START Records supplied

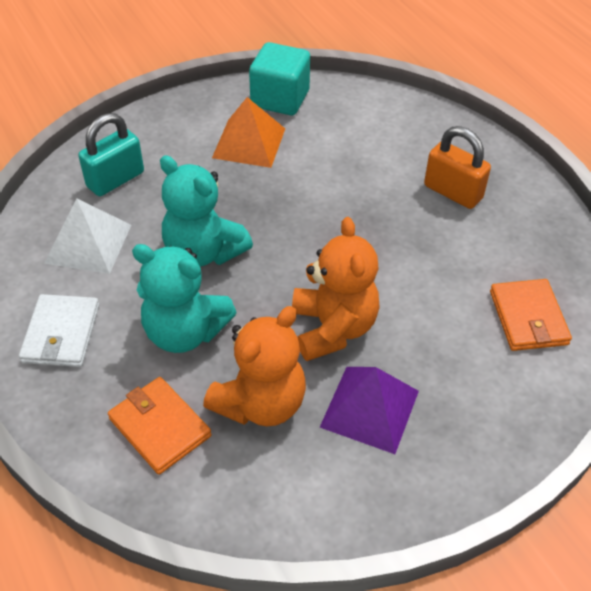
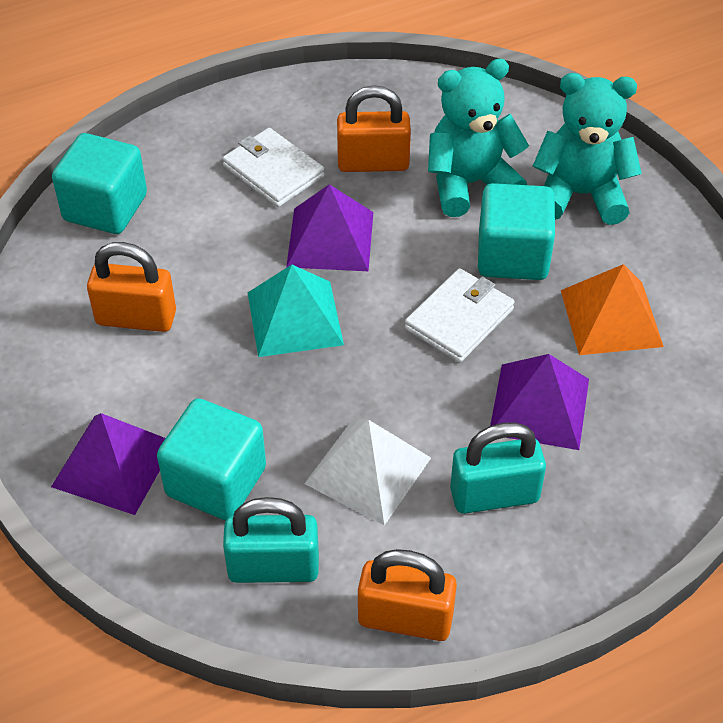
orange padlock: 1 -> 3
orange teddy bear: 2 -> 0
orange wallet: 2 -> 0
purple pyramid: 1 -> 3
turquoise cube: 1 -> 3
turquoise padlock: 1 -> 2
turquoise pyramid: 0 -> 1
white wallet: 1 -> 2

END Records supplied
START Records supplied

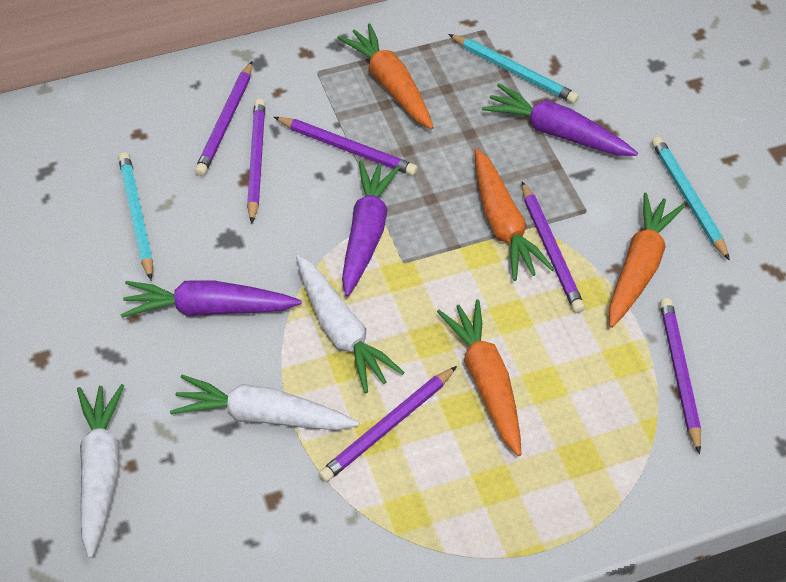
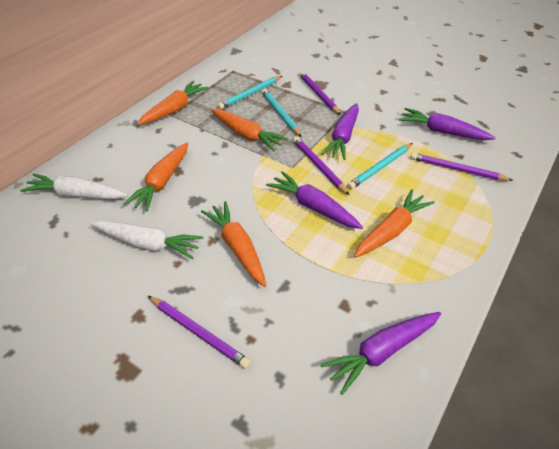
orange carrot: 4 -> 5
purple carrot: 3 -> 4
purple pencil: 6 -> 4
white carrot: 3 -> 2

END Records supplied

The lines to extract from the data above begin with the line containing "orange padlock: 1 -> 3" and end with the line containing "white wallet: 1 -> 2". Extract them exactly, including both.

Written reply
orange padlock: 1 -> 3
orange teddy bear: 2 -> 0
orange wallet: 2 -> 0
purple pyramid: 1 -> 3
turquoise cube: 1 -> 3
turquoise padlock: 1 -> 2
turquoise pyramid: 0 -> 1
white wallet: 1 -> 2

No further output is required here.